## Input data
========

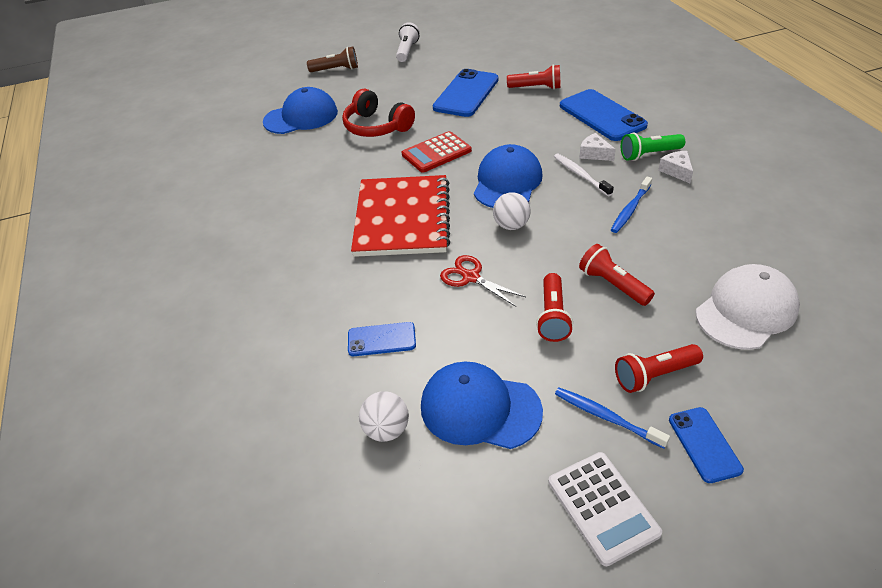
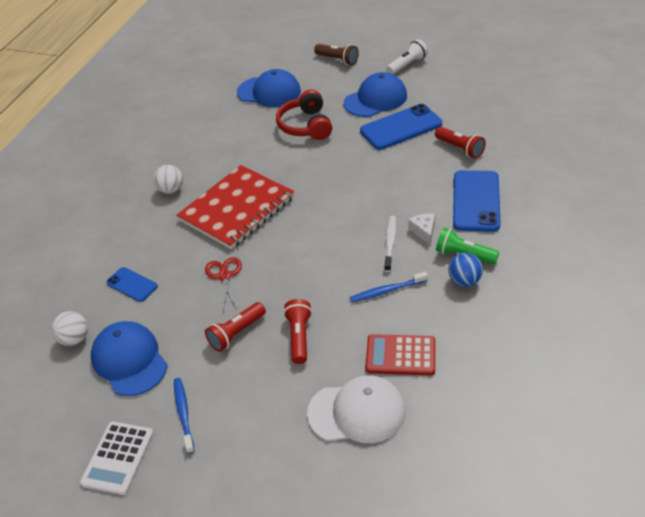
camera: 40 degrees right, 0 degrees up
(436, 153) = (318, 169): red calculator -> red calculator (400, 355)
(507, 182) = (334, 219): blue cap -> blue cap (375, 99)
(511, 225) = (293, 254): white ball -> white ball (171, 190)
(654, 375) = (242, 410): red flashlight -> none
(676, 171) = (464, 281): white cheese -> blue ball
(704, 444) = (212, 469): blue phone -> none

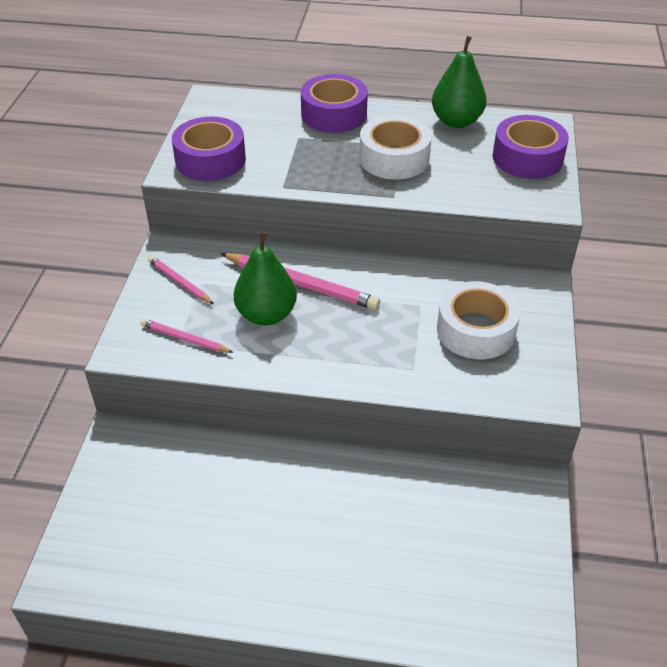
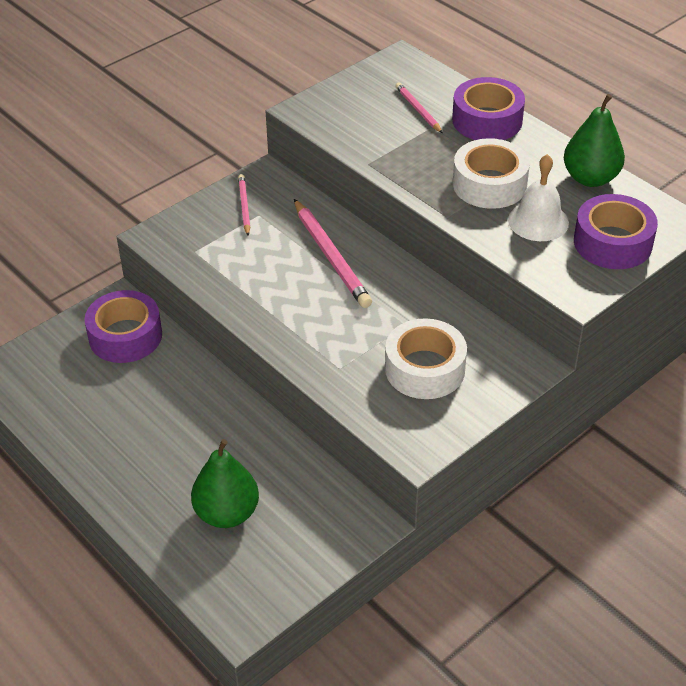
camera: 40 degrees right, 0 degrees up
(185, 339) = (202, 251): pink pencil -> pink pencil (418, 110)
(210, 160) = (338, 113): purple tape -> purple tape (125, 336)
(266, 315) = (278, 266): green pear -> green pear (227, 513)
(461, 168) = (538, 221): none -> white bell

========

## Brief
Could the listing above be transcribed exactly, with the pictures left out?

## Output of the task
camera: 40 degrees right, 0 degrees up
(436, 153) = (318, 169): red calculator -> red calculator (400, 355)
(507, 182) = (334, 219): blue cap -> blue cap (375, 99)
(511, 225) = (293, 254): white ball -> white ball (171, 190)
(654, 375) = (242, 410): red flashlight -> none
(676, 171) = (464, 281): white cheese -> blue ball
(704, 444) = (212, 469): blue phone -> none

camera: 40 degrees right, 0 degrees up
(185, 339) = (202, 251): pink pencil -> pink pencil (418, 110)
(210, 160) = (338, 113): purple tape -> purple tape (125, 336)
(266, 315) = (278, 266): green pear -> green pear (227, 513)
(461, 168) = (538, 221): none -> white bell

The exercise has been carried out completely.